PROMPT: In the listing that follows, find the lines with the string "prezent" and report how many there are, without commentary.

EXTRACTED MATERIAL:
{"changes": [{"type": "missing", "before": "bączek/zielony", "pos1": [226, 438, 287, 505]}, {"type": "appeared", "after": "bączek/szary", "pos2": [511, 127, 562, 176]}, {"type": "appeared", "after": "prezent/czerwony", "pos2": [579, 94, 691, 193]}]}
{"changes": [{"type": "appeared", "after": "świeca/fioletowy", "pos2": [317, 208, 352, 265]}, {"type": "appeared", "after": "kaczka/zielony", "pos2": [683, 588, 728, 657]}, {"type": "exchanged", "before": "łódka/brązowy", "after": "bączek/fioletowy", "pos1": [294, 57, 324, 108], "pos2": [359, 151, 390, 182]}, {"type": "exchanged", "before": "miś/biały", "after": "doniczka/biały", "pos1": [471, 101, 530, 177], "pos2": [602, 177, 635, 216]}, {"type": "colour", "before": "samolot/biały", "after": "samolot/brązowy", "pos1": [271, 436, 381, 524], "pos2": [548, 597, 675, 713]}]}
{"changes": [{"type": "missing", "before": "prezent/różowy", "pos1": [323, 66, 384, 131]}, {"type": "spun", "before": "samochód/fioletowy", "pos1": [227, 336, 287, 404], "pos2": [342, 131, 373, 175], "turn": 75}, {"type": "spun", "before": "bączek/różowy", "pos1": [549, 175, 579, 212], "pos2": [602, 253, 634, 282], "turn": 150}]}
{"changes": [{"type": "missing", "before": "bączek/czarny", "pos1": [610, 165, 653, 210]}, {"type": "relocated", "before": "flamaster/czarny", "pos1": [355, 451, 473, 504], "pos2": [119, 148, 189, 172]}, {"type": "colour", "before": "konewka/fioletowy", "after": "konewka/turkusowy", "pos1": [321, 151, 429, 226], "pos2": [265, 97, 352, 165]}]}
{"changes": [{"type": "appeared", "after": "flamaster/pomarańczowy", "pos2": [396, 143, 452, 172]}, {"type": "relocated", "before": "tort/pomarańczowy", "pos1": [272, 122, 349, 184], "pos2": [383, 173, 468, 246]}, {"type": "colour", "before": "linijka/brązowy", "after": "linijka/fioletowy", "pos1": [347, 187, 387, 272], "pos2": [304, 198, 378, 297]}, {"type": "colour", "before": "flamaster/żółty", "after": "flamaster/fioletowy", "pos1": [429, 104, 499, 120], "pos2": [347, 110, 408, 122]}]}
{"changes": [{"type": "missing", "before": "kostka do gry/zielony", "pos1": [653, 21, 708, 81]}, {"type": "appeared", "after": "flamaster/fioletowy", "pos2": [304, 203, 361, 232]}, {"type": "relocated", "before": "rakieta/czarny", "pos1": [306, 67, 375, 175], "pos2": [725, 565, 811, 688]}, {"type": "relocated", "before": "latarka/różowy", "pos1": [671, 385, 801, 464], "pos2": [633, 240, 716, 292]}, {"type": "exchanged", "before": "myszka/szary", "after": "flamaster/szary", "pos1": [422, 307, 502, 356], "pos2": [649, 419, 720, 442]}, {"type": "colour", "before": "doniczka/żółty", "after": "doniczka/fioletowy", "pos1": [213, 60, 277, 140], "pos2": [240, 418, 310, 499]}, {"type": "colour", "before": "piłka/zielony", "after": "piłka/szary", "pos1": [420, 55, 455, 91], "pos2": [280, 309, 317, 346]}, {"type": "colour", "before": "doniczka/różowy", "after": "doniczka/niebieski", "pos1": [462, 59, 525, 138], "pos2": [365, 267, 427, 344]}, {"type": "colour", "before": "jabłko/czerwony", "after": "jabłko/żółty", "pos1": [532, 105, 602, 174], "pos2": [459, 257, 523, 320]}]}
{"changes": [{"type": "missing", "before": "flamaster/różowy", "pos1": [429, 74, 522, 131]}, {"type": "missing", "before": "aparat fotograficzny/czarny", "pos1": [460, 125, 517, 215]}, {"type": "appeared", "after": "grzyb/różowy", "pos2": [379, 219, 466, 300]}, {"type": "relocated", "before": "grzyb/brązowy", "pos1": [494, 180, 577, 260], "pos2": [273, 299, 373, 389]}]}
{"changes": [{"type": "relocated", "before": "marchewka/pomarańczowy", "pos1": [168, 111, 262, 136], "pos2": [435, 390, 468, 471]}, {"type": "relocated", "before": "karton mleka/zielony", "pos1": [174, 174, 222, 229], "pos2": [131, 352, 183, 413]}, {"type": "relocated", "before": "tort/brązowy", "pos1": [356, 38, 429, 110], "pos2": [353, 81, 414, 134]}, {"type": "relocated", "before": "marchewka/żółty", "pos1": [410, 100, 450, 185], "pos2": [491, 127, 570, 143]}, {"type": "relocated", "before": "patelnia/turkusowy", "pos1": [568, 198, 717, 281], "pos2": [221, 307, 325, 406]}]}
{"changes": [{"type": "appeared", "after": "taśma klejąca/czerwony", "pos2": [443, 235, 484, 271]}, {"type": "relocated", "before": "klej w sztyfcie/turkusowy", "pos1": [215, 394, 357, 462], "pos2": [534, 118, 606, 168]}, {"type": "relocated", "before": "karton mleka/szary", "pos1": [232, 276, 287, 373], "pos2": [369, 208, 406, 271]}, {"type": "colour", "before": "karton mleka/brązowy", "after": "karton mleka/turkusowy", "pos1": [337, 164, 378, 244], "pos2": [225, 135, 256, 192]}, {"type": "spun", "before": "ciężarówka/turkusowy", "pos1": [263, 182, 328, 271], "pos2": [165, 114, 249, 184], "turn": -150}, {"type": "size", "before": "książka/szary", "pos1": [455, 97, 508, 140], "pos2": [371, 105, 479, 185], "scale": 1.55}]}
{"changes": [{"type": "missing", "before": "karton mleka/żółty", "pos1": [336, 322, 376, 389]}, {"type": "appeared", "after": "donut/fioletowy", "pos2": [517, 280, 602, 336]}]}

OUTPUT BELOW: 2